**PROBLEM STATEMENT**: Look below for the lines from the one with "The ASH-GREY BOWLING" to the one with "The CRIMSON BOWLING", and copy exactly those lines, both ends included.
[[ SUPPLIED MATERIAL, beginning ]]
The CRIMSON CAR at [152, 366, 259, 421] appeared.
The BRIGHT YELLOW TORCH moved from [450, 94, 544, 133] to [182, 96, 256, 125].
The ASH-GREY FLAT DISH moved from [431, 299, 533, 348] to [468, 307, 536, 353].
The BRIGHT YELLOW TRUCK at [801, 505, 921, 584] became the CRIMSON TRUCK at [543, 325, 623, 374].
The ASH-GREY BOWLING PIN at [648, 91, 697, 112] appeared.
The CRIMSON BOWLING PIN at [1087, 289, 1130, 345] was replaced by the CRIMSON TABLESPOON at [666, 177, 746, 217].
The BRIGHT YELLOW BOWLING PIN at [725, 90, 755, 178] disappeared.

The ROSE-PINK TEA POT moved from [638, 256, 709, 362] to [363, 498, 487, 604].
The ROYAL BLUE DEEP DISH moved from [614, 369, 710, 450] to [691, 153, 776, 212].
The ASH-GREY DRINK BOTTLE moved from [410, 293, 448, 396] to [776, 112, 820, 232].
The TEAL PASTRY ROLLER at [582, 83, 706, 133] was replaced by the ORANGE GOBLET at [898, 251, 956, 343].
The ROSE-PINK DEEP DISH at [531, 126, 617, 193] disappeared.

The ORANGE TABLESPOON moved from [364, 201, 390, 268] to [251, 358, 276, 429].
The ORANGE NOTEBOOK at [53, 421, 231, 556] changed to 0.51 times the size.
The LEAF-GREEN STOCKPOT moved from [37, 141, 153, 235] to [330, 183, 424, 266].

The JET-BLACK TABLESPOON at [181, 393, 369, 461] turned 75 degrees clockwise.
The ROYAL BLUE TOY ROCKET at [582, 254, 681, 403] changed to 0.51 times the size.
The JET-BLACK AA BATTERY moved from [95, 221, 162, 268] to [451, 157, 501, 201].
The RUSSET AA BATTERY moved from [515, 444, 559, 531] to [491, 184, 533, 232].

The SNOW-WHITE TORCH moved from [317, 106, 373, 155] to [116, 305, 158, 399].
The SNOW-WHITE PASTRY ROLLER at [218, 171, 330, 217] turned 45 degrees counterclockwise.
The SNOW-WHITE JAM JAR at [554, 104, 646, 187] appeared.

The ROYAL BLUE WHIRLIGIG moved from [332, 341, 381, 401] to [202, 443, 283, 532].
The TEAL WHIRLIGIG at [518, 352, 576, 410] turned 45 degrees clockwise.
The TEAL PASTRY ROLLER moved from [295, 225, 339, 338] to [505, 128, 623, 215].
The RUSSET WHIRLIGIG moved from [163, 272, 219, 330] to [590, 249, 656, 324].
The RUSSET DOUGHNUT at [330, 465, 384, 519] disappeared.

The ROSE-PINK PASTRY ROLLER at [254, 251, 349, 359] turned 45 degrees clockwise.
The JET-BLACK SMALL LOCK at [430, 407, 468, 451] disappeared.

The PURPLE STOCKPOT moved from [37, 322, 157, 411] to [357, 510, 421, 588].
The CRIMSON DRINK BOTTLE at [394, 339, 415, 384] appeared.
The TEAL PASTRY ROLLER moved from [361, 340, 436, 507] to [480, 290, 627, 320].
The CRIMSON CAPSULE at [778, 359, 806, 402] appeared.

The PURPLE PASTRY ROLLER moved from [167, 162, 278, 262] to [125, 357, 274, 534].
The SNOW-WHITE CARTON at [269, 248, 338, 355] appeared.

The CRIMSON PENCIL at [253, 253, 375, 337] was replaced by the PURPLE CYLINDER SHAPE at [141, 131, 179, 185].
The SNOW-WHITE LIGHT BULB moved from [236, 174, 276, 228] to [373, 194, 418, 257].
[[ SUPPLIED MATERIAL, end ]]
**FINAL ANSWER**:
The ASH-GREY BOWLING PIN at [648, 91, 697, 112] appeared.
The CRIMSON BOWLING PIN at [1087, 289, 1130, 345] was replaced by the CRIMSON TABLESPOON at [666, 177, 746, 217].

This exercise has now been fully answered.